Task requirements:
When the string "degrees" is part of a line below, that line should be copied.

Information provided:
┄┄┄┄┄┄

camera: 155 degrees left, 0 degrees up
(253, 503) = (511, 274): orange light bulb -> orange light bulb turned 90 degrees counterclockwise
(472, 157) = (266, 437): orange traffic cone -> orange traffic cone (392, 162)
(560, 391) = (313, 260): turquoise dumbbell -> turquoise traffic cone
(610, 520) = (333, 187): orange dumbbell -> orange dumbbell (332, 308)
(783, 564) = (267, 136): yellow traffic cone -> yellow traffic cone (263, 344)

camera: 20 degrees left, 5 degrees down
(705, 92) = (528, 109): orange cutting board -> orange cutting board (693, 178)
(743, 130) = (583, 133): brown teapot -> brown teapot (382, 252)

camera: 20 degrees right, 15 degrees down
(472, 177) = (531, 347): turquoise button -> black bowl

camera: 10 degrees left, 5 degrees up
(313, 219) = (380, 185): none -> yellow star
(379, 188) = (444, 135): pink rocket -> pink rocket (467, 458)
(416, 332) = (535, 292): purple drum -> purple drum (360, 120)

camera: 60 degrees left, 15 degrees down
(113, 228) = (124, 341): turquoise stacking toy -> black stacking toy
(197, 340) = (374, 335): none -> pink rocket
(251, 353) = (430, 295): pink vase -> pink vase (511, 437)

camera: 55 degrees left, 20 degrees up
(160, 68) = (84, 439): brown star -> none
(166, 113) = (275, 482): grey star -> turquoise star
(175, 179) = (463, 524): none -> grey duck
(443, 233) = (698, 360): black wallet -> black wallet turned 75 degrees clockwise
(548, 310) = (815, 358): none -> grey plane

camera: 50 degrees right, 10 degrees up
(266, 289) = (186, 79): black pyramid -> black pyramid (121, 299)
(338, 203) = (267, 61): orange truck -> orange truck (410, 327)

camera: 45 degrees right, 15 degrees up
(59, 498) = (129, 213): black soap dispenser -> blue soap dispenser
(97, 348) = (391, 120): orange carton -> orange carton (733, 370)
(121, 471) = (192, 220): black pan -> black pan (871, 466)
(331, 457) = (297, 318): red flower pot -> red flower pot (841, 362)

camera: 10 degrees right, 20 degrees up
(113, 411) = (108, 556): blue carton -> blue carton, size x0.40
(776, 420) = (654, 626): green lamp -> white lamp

┄┄┄┄┄┄

Exercise answer:
camera: 155 degrees left, 0 degrees up
(253, 503) = (511, 274): orange light bulb -> orange light bulb turned 90 degrees counterclockwise
camera: 20 degrees left, 5 degrees down
camera: 20 degrees right, 15 degrees down
camera: 10 degrees left, 5 degrees up
camera: 60 degrees left, 15 degrees down
camera: 55 degrees left, 20 degrees up
(443, 233) = (698, 360): black wallet -> black wallet turned 75 degrees clockwise
camera: 50 degrees right, 10 degrees up
camera: 45 degrees right, 15 degrees up
camera: 10 degrees right, 20 degrees up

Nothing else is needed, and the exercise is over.